Each line of data below is to be returned exactly, leaving out any picture.

Data provided Start Marker

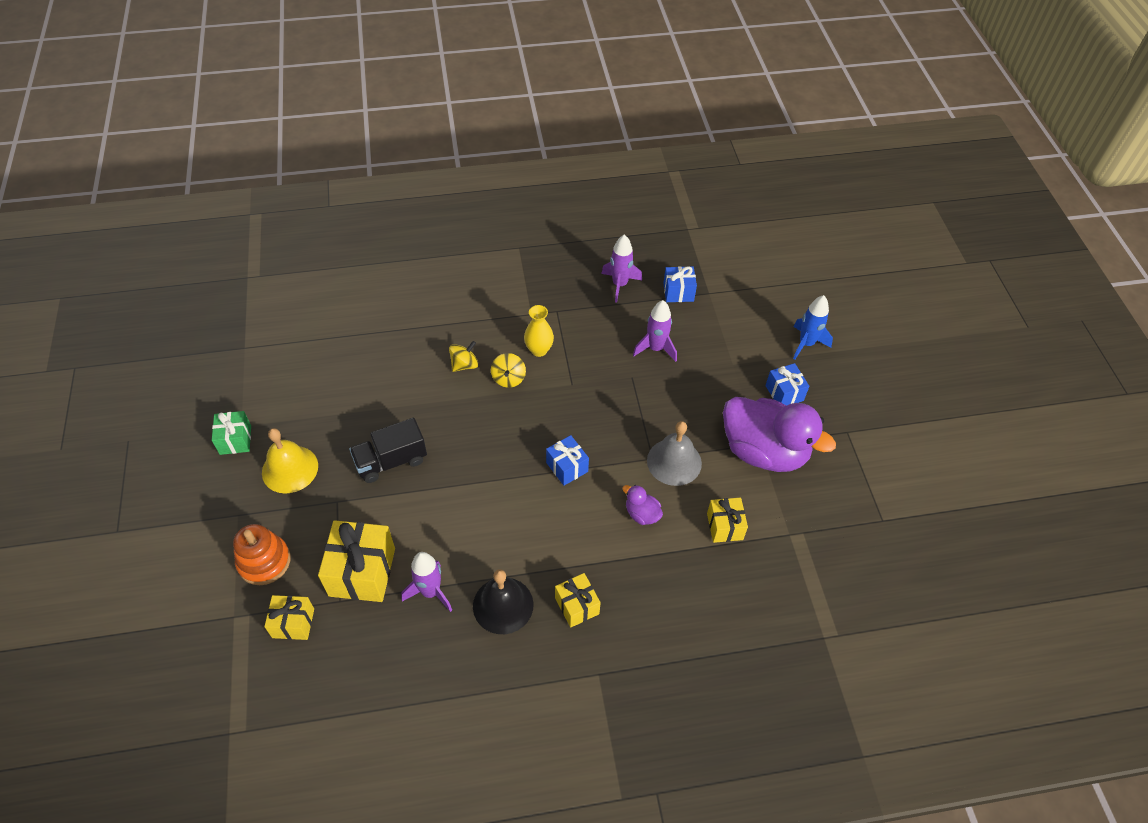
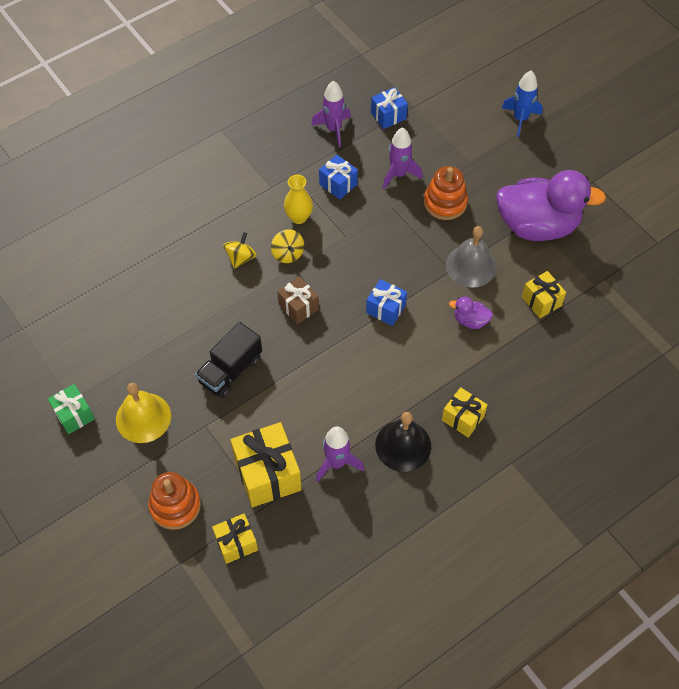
camera: 25 degrees left, 5 degrees up
blue gift [765,363,809,406] -> blue gift moved to [319,155,358,199]
none -> brown gift [277,276,319,324]
none -> orange stacking toy [424,166,468,220]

Data provided End Marker

Your response:
camera: 25 degrees left, 5 degrees up
blue gift [765,363,809,406] -> blue gift moved to [319,155,358,199]
none -> brown gift [277,276,319,324]
none -> orange stacking toy [424,166,468,220]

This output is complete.